[Given data Boundary: Start]

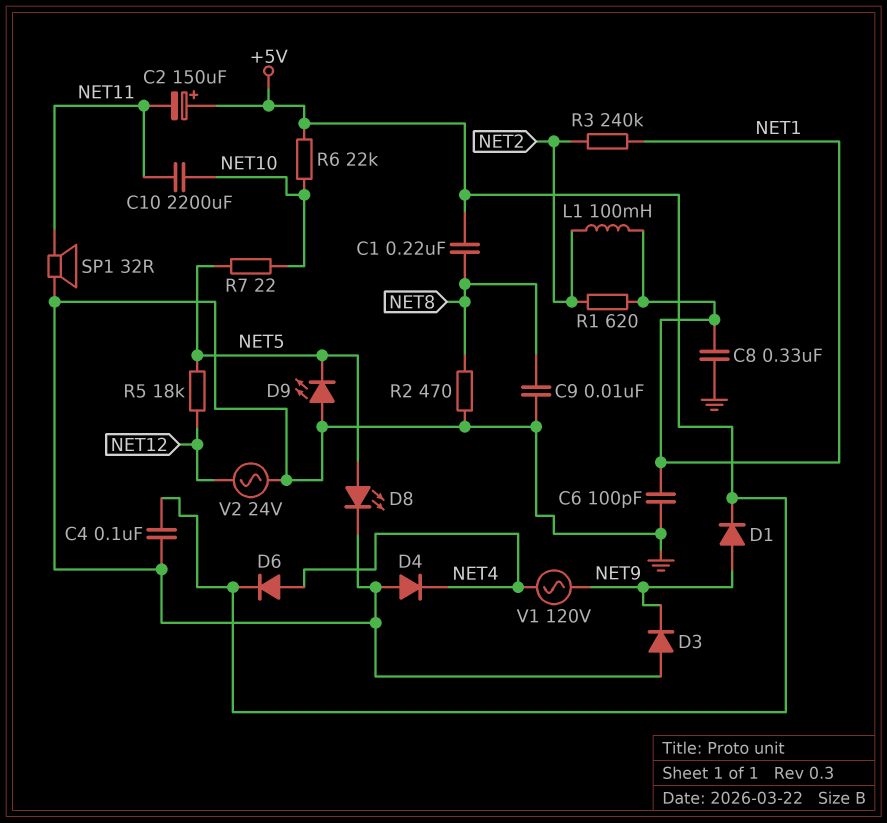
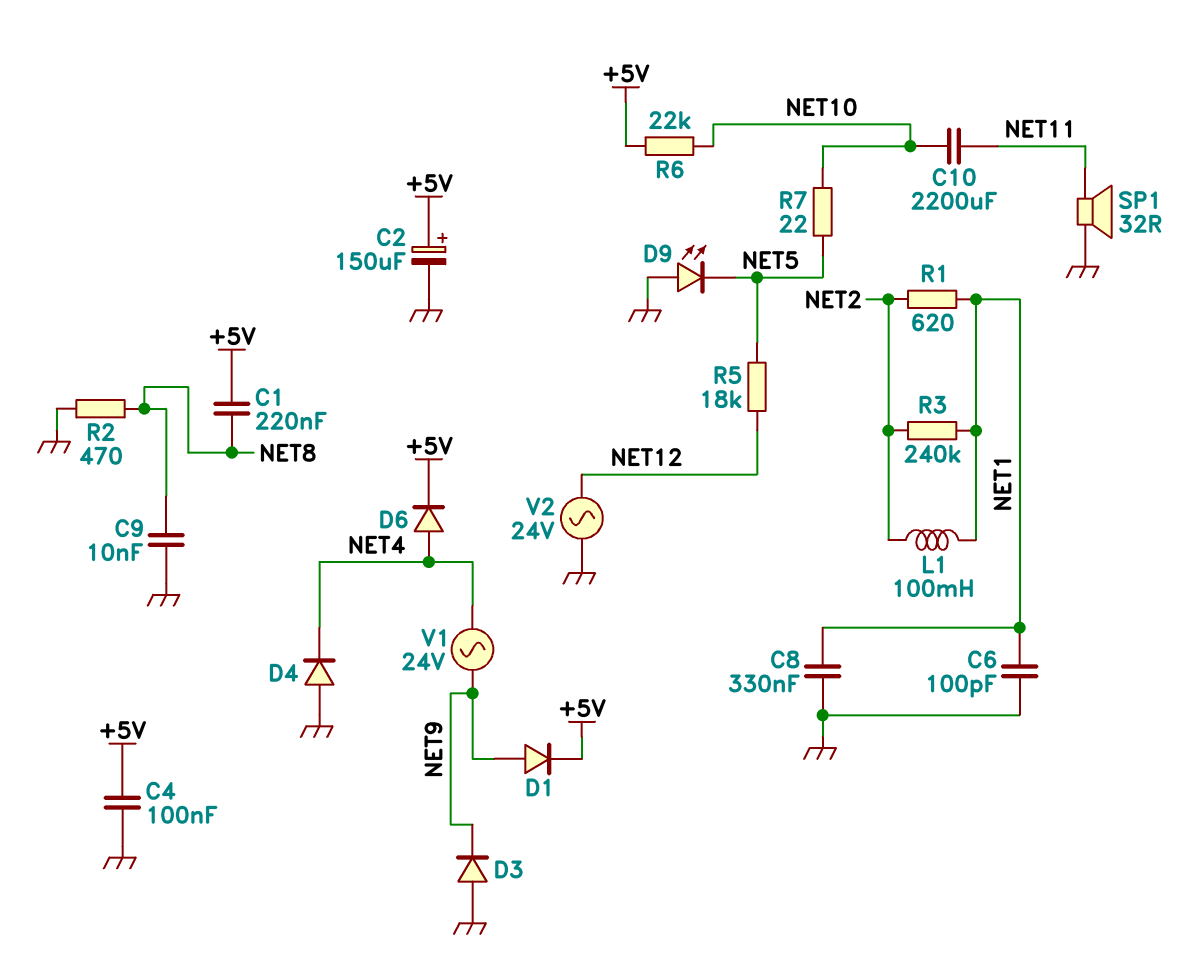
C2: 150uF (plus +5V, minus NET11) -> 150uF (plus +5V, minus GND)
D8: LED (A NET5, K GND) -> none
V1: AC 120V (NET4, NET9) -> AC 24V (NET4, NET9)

[Given data Boundary: End]
[Given data Boundary: Start]

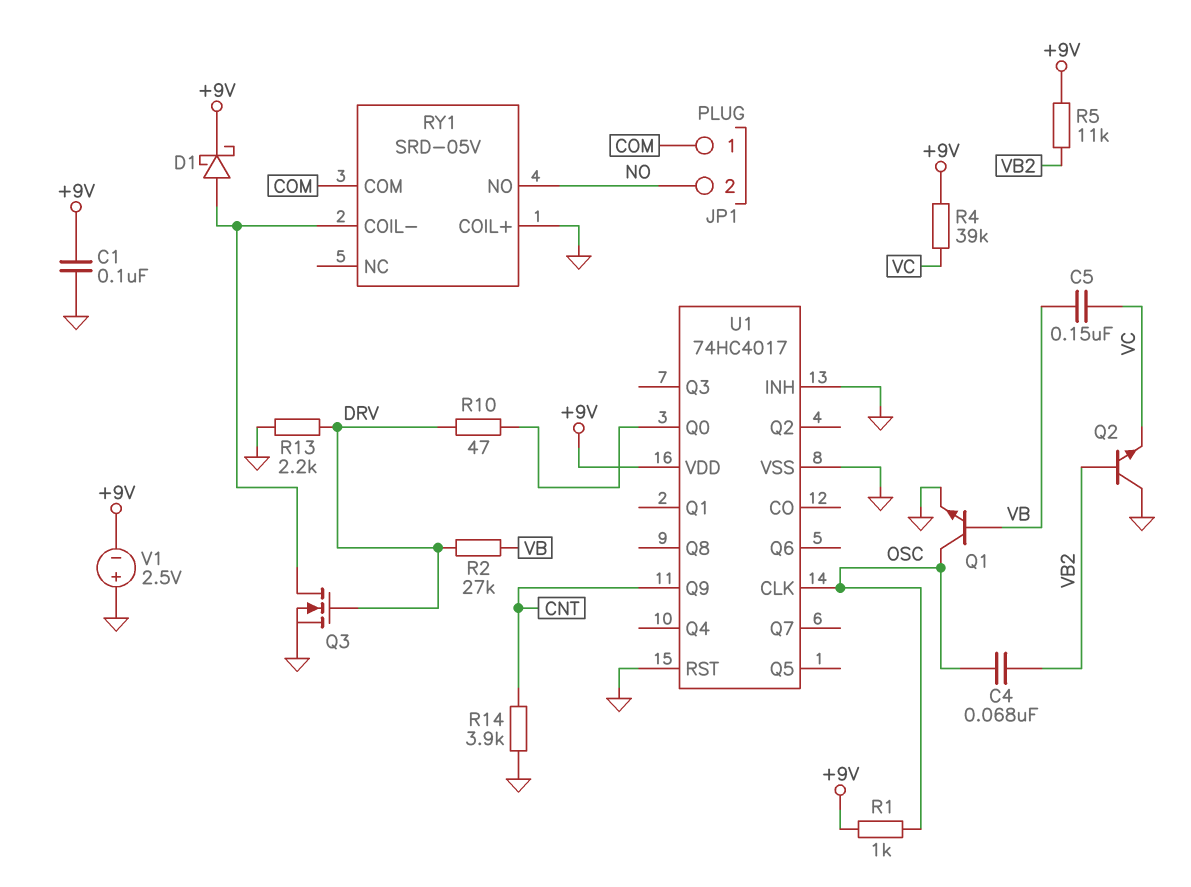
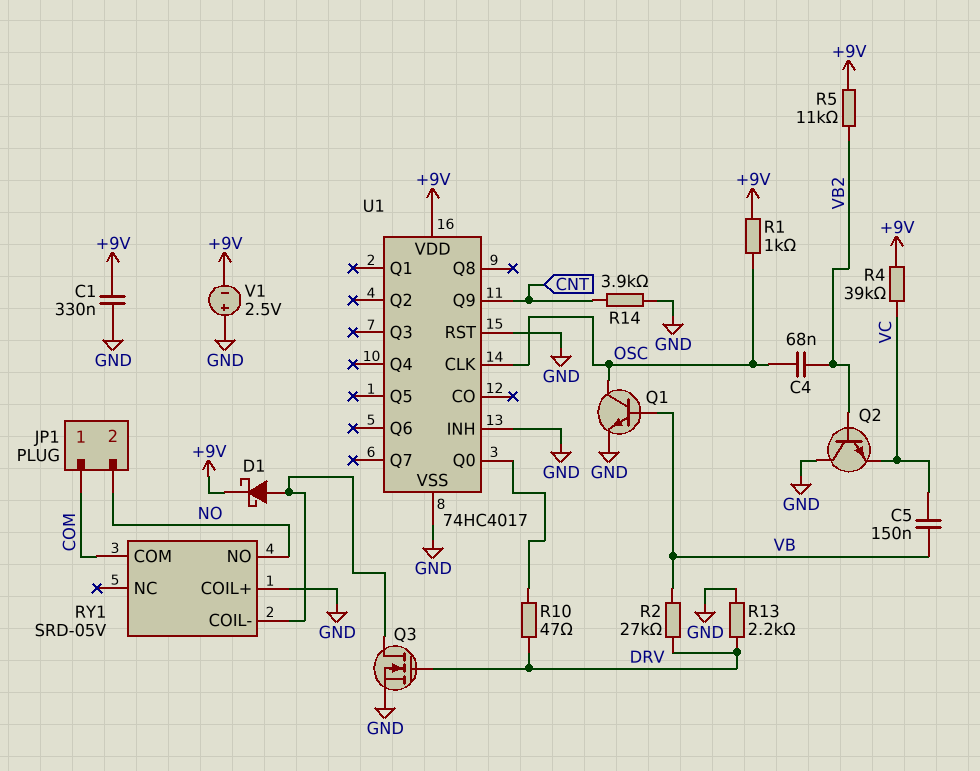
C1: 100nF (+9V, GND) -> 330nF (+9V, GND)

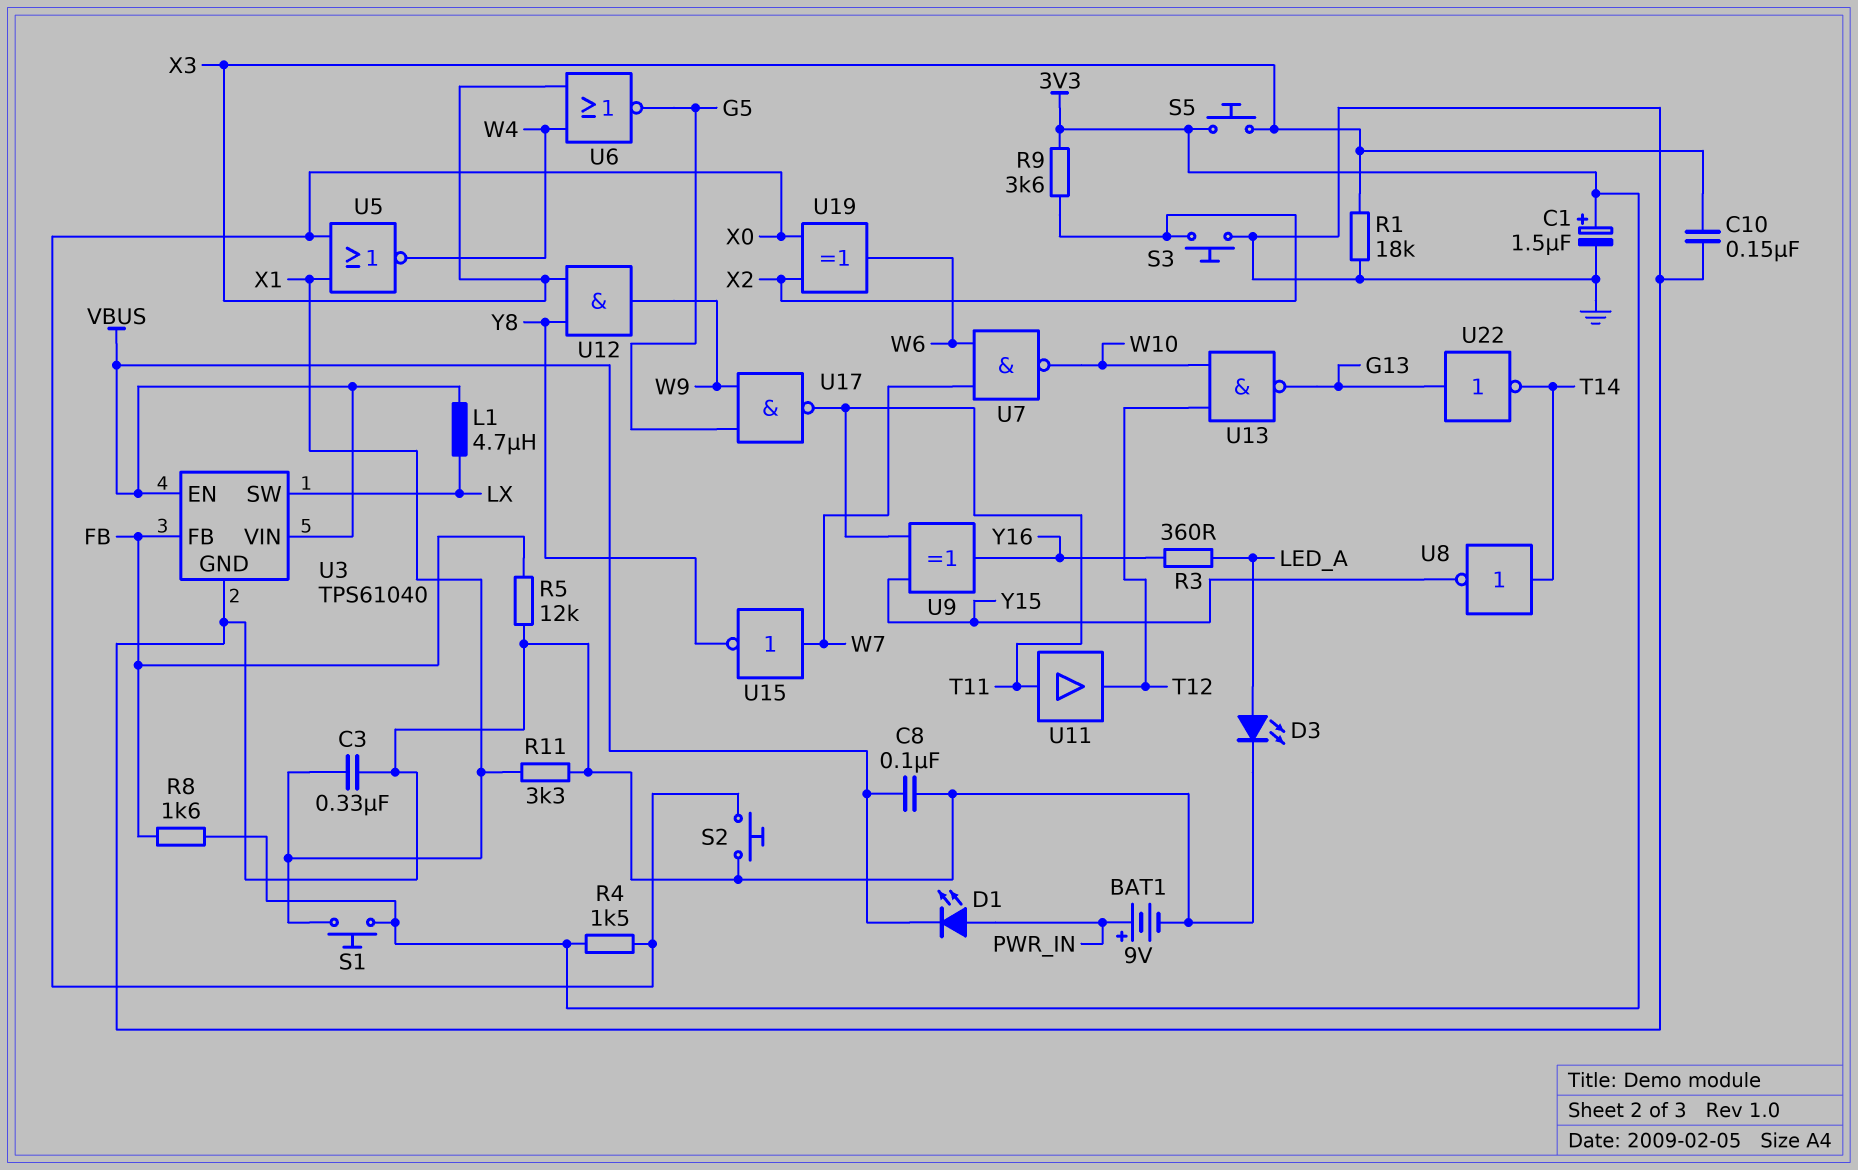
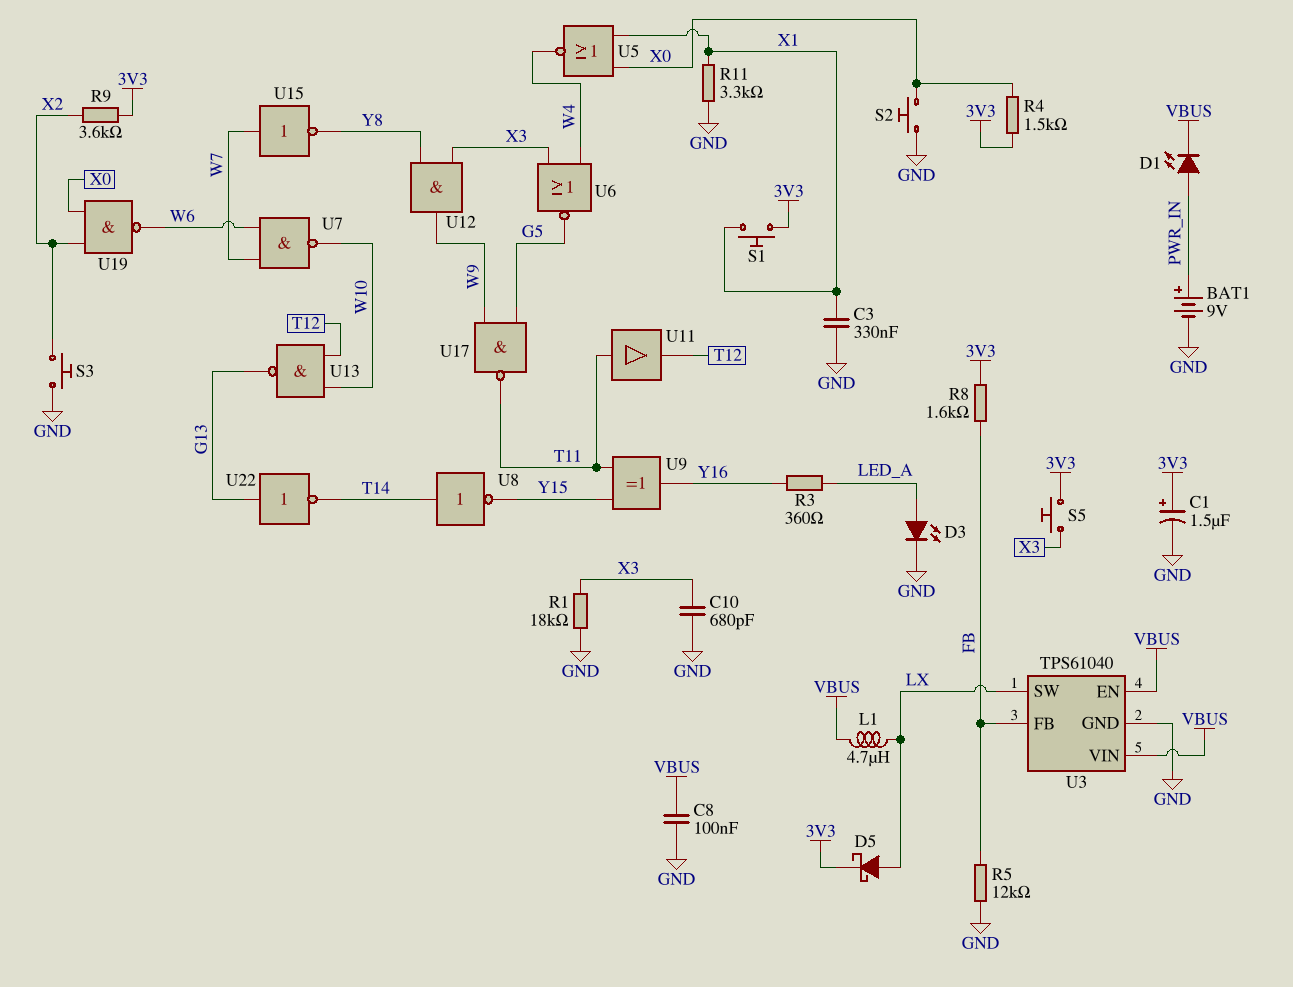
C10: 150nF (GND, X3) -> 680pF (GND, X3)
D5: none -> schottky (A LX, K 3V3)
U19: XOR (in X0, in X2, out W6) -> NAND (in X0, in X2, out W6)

[Given data Boundary: End]

Brief: Whenever the word "none" appears in a line of the listing, copy out that line.

Finished task:
D8: LED (A NET5, K GND) -> none
D5: none -> schottky (A LX, K 3V3)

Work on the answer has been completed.